**What is required:** Report every line below that has the string "brick" in it.

Object change listings:
»»
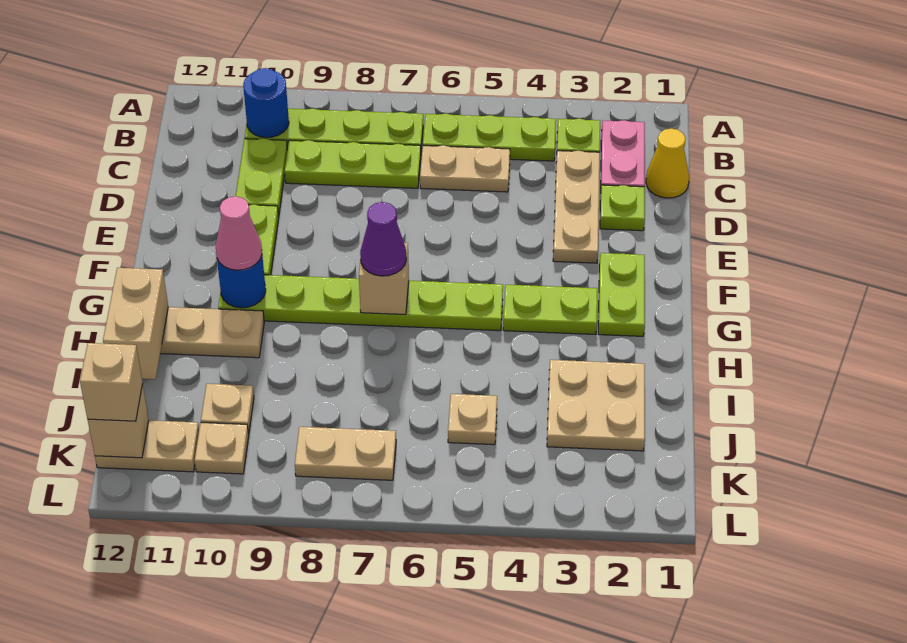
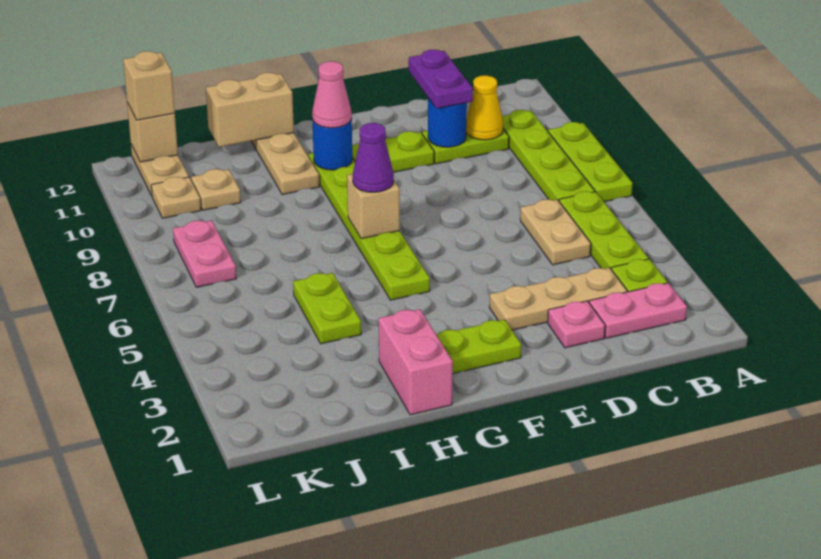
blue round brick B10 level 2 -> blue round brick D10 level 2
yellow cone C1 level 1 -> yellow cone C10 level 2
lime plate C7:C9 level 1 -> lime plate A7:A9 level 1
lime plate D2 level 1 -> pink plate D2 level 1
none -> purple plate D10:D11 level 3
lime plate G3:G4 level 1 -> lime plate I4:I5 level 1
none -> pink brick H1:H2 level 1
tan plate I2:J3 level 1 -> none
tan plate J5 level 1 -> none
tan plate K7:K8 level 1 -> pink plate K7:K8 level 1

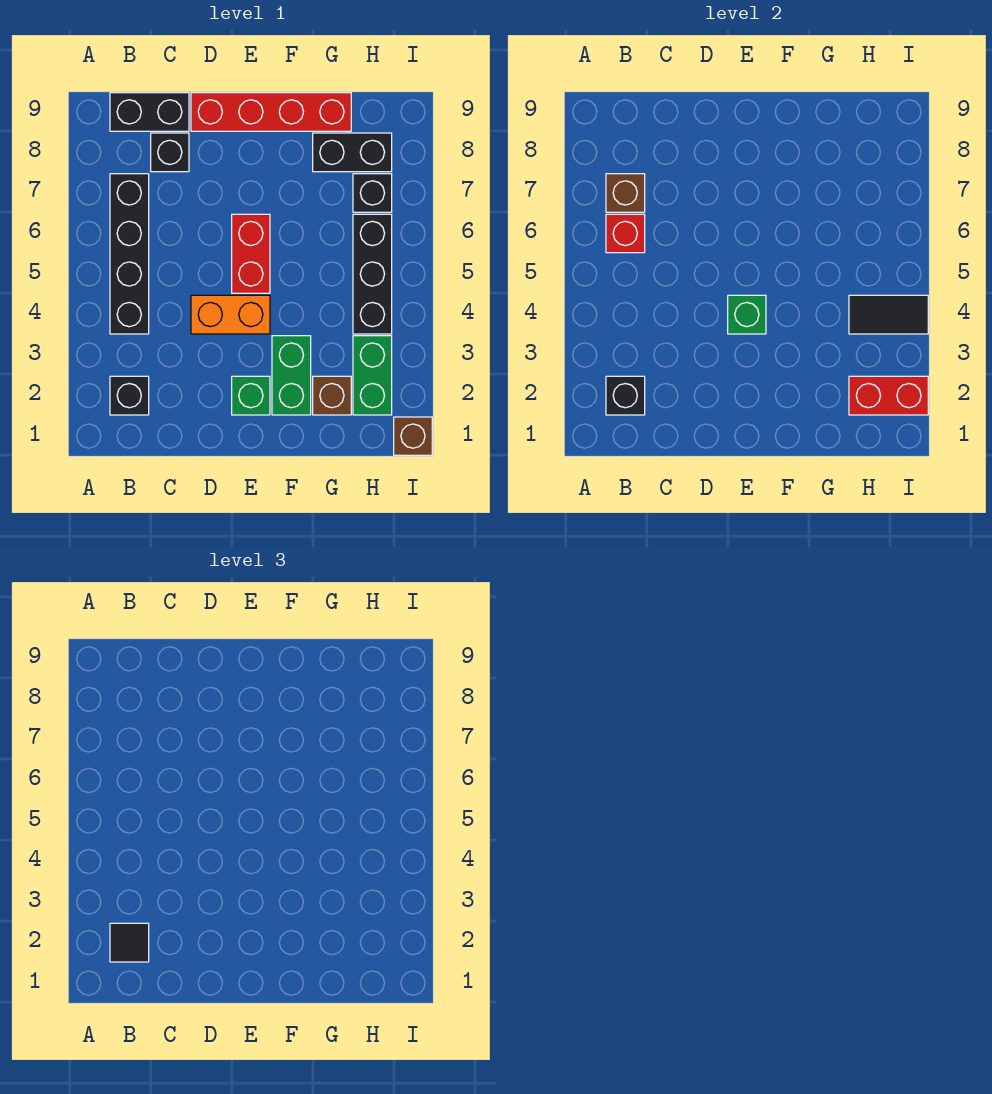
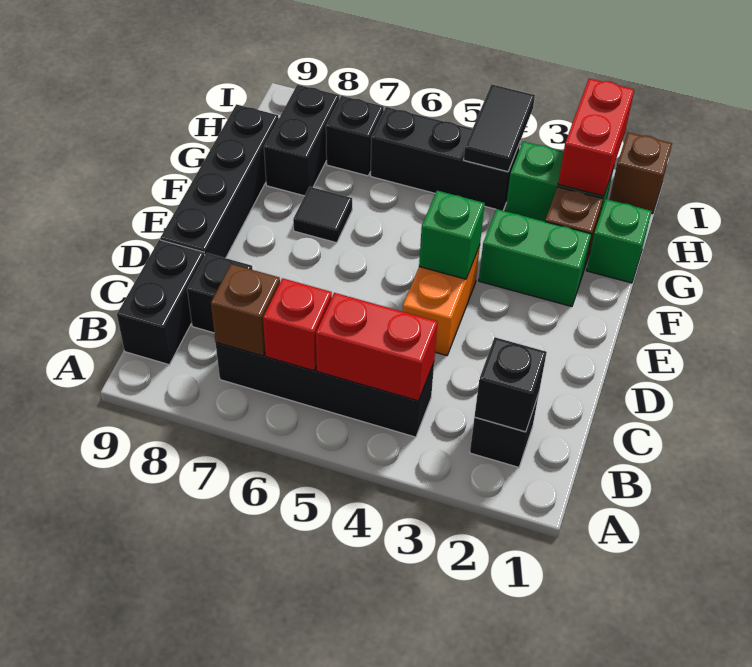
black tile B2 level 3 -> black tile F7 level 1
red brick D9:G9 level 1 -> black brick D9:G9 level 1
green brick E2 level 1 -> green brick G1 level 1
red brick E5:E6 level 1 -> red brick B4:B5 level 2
««
**Solution:**
blue round brick B10 level 2 -> blue round brick D10 level 2
none -> pink brick H1:H2 level 1
red brick D9:G9 level 1 -> black brick D9:G9 level 1
green brick E2 level 1 -> green brick G1 level 1
red brick E5:E6 level 1 -> red brick B4:B5 level 2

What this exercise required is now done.